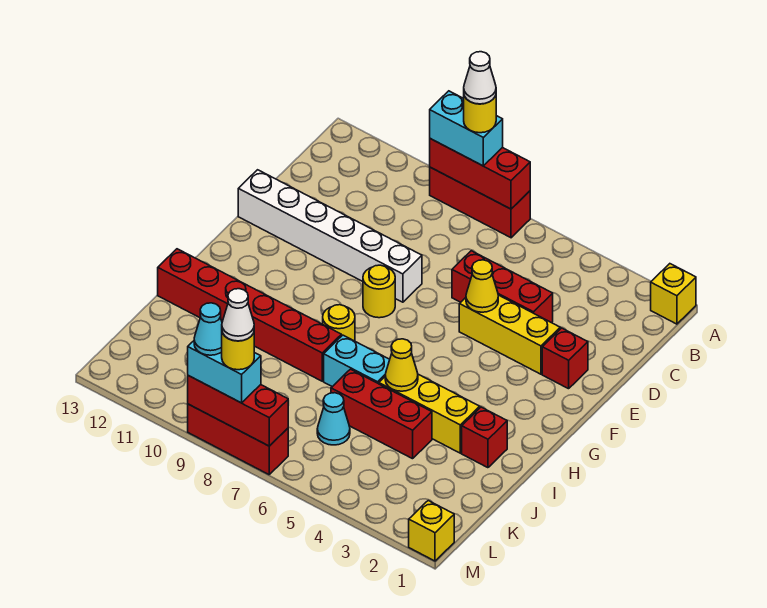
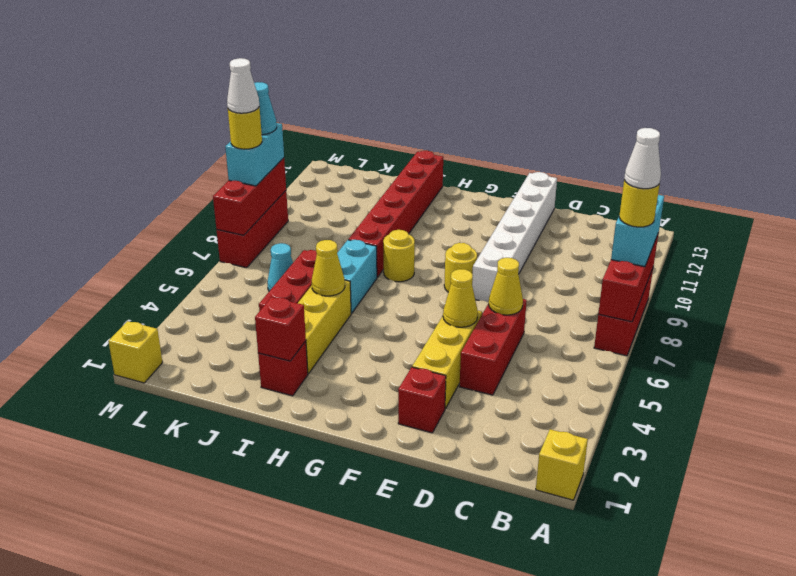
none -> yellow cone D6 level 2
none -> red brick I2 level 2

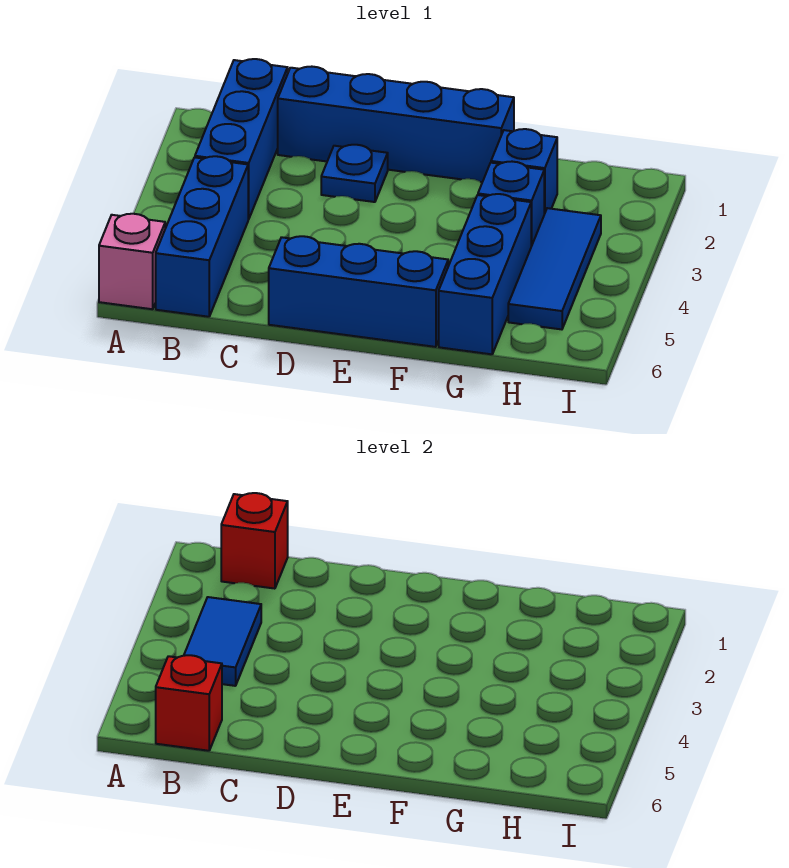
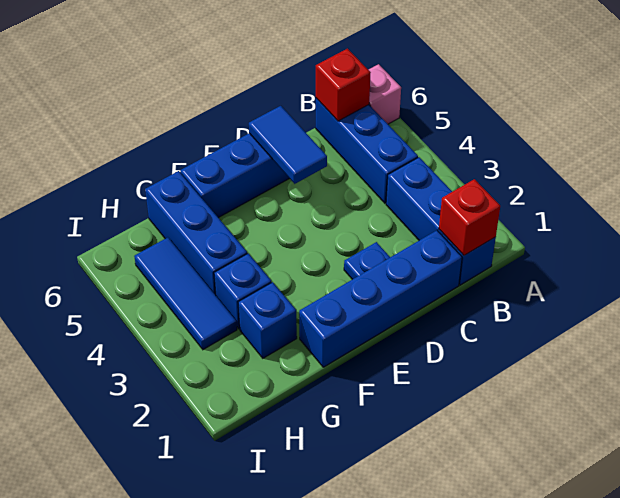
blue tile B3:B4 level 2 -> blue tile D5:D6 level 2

▸ **Your instructions**
Find each line in the listing above that contains "none", and copy that line.

▸ **Your solution**
none -> yellow cone D6 level 2
none -> red brick I2 level 2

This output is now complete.